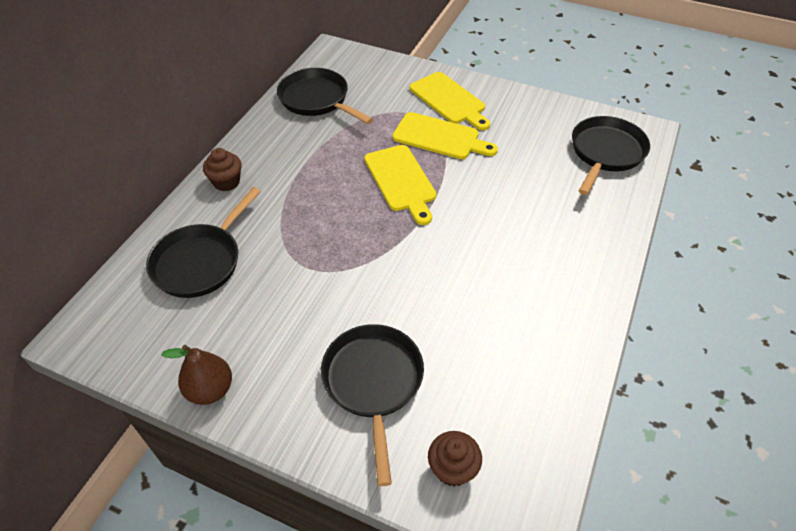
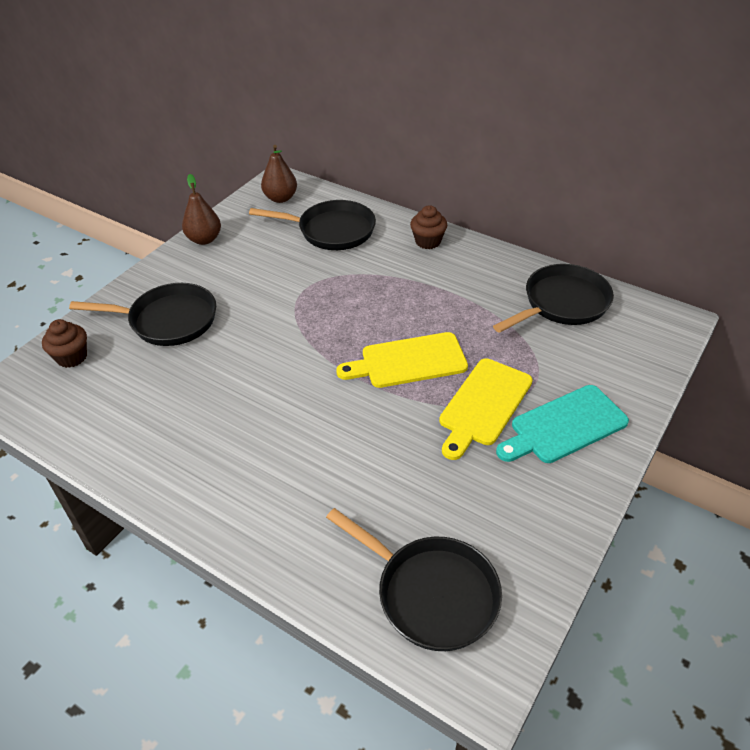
camera: 100 degrees right, 5 degrees down
black pan [146,187,261,298] -> black pan turned 150 degrees clockwise [249,200,376,250]
yellow cutting board [410,72,490,130] -> turquoise cutting board [496,385,629,463]
none -> brown pear [261,145,297,203]

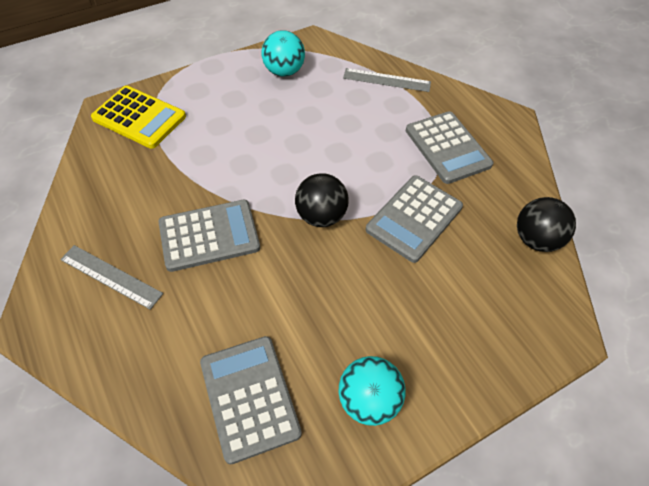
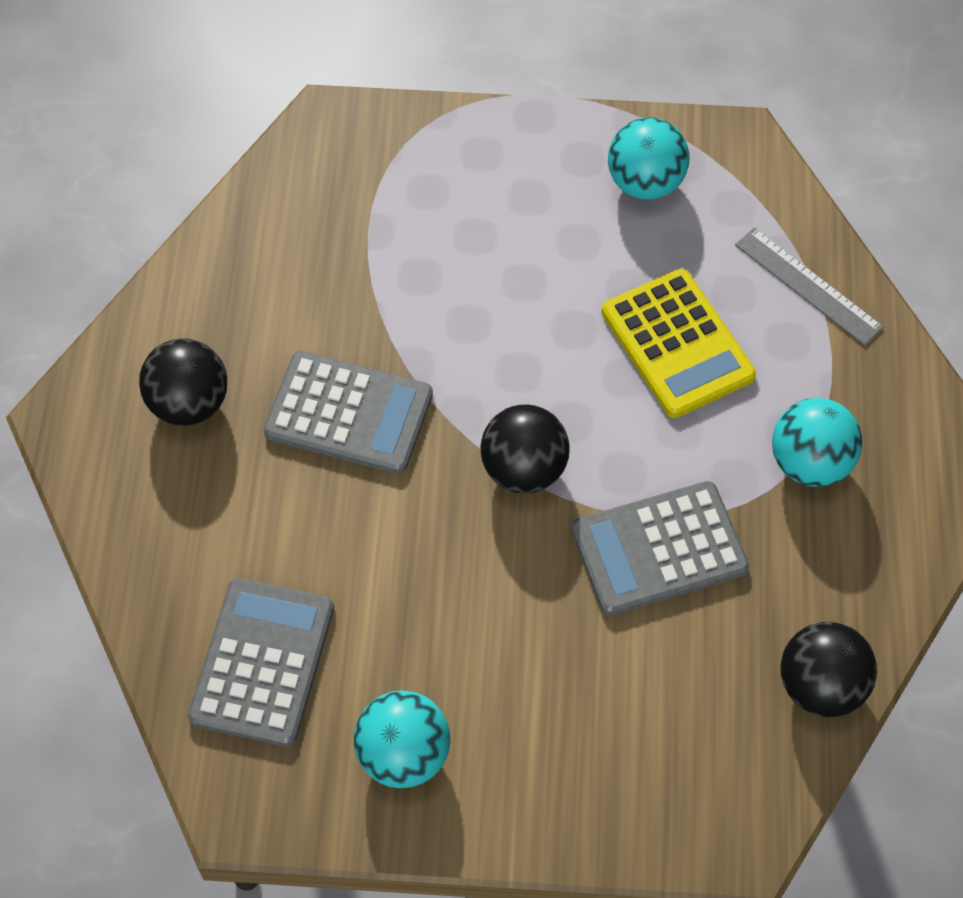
camera: 35 degrees right, 5 degrees up
grey ruler [60,245,163,310] -> black ball [139,338,227,426]
yellow calculator [91,86,186,149] -> yellow calculator moved to [602,269,756,418]
grey calculator [406,111,493,184] -> turquoise ball [772,398,862,487]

* * * * *

Work to complete: Report how many lines of the records above contain the word "grey", and give only that number.

Answer box: 2